WHAT YOU HAVE TO DO ::
In the copy, keep every line below as it is and leave out the pictures.

DATASET SECTION ::
__________

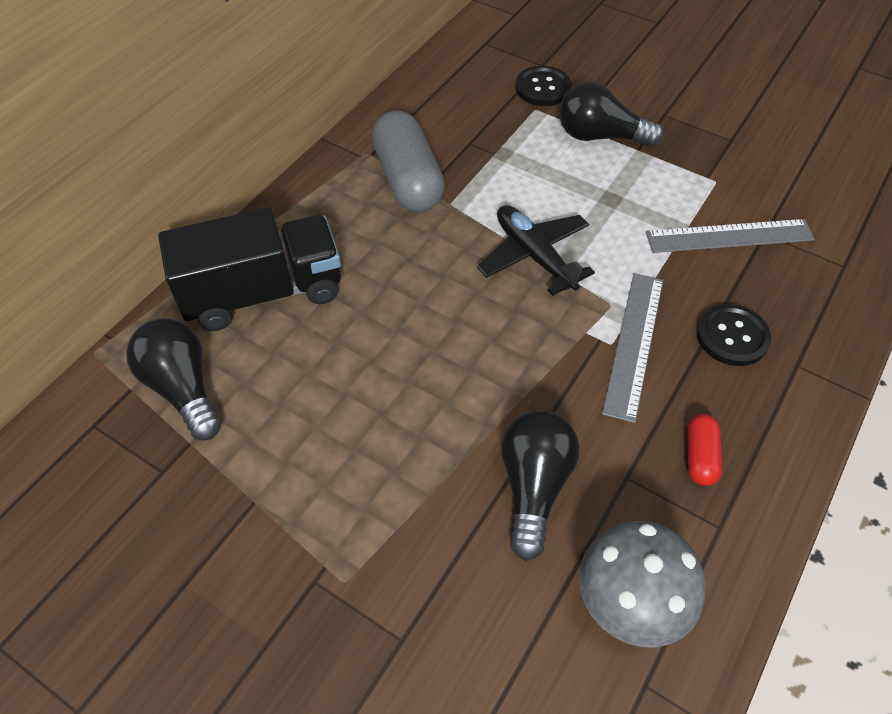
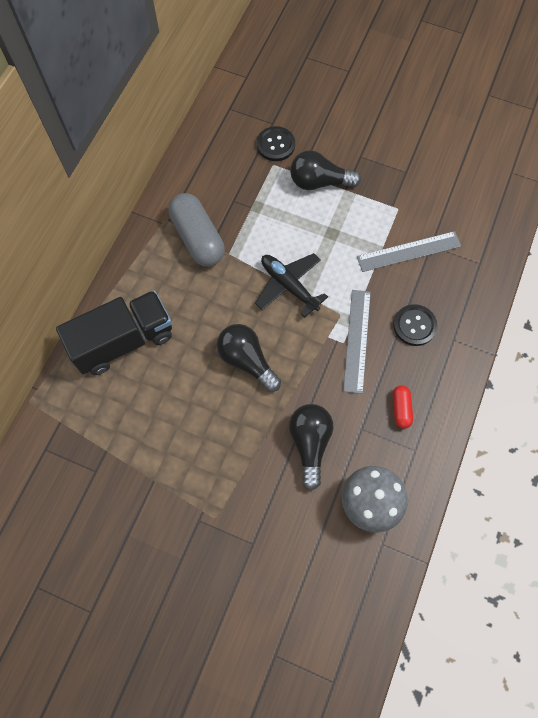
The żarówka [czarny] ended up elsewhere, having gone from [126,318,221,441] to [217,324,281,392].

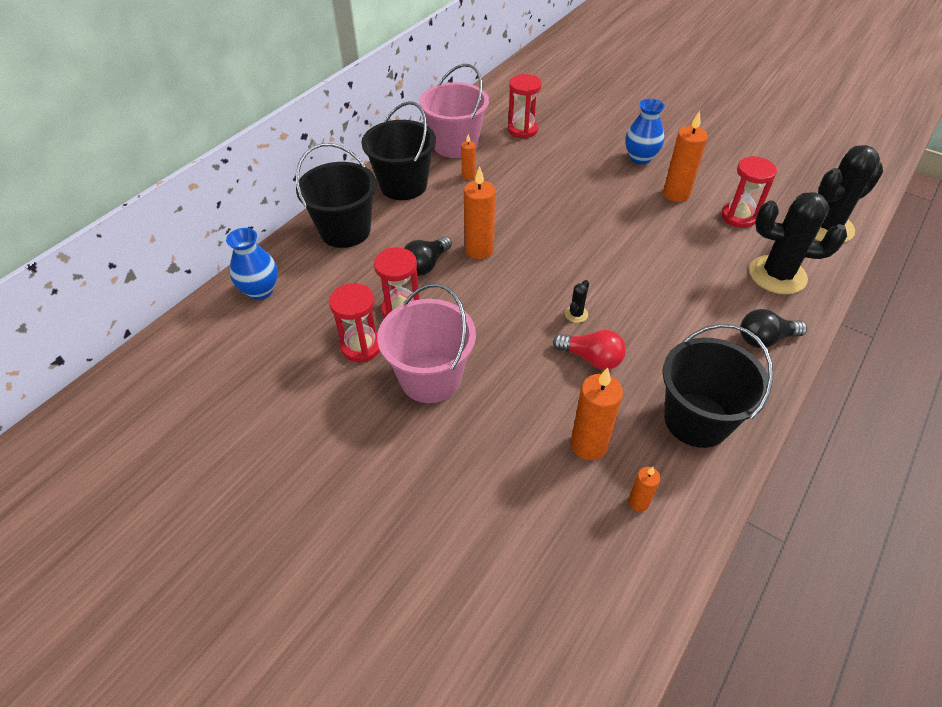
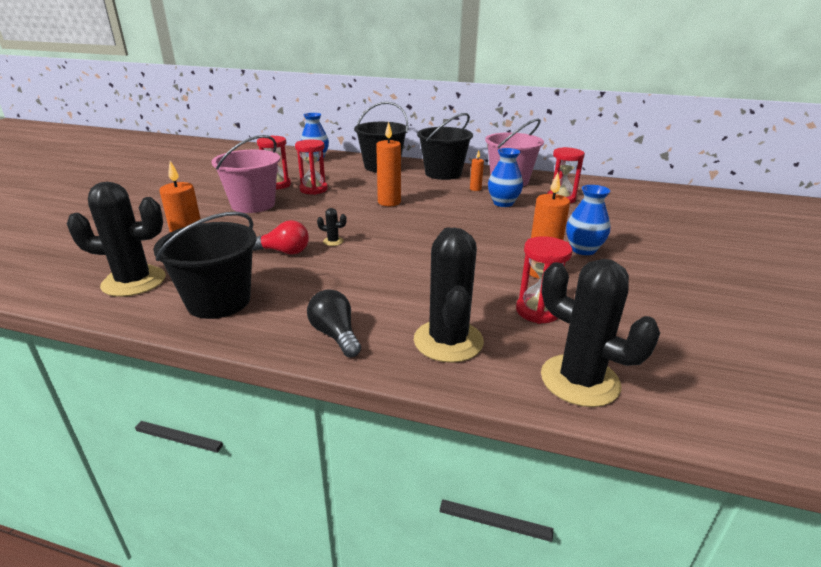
The second view lost the żarówka [czarny] at [404,236,452,276]. The żarówka [czerwony] at [553,330,626,370] ended up facing another way, 90 degrees counterclockwise from before. Where the świeca [pomarańczowy] stood at [628,467,661,512], the kaktus [czarny] came to stand at [67,182,166,297]. The second view gained the wazon [niebieski] at [488,148,523,207].

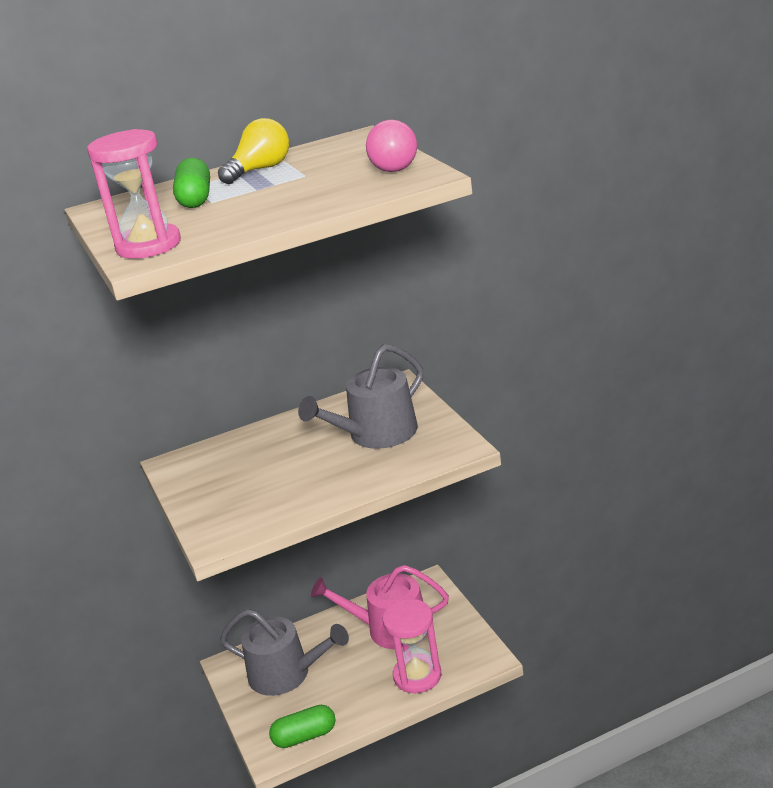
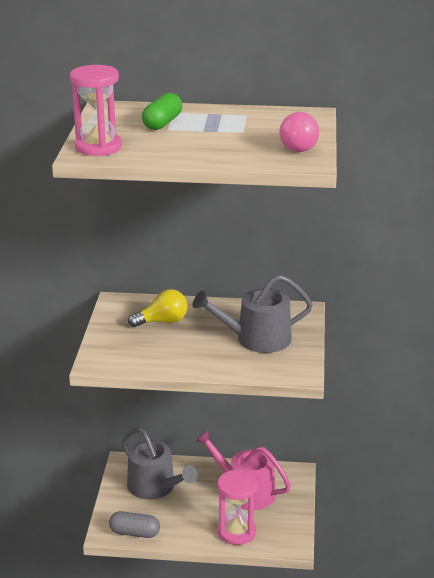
The żarówka [żółty] ended up elsewhere, having gone from [218,118,289,184] to [128,289,187,327]. What was the kapsułka [zielony] at [269,705,336,748] turned into the kapsułka [szary] at [109,511,160,538].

__________

RESPONSE TO THIS EXERCISE ::
The żarówka [czarny] ended up elsewhere, having gone from [126,318,221,441] to [217,324,281,392].

The second view lost the żarówka [czarny] at [404,236,452,276]. The żarówka [czerwony] at [553,330,626,370] ended up facing another way, 90 degrees counterclockwise from before. Where the świeca [pomarańczowy] stood at [628,467,661,512], the kaktus [czarny] came to stand at [67,182,166,297]. The second view gained the wazon [niebieski] at [488,148,523,207].

The żarówka [żółty] ended up elsewhere, having gone from [218,118,289,184] to [128,289,187,327]. What was the kapsułka [zielony] at [269,705,336,748] turned into the kapsułka [szary] at [109,511,160,538].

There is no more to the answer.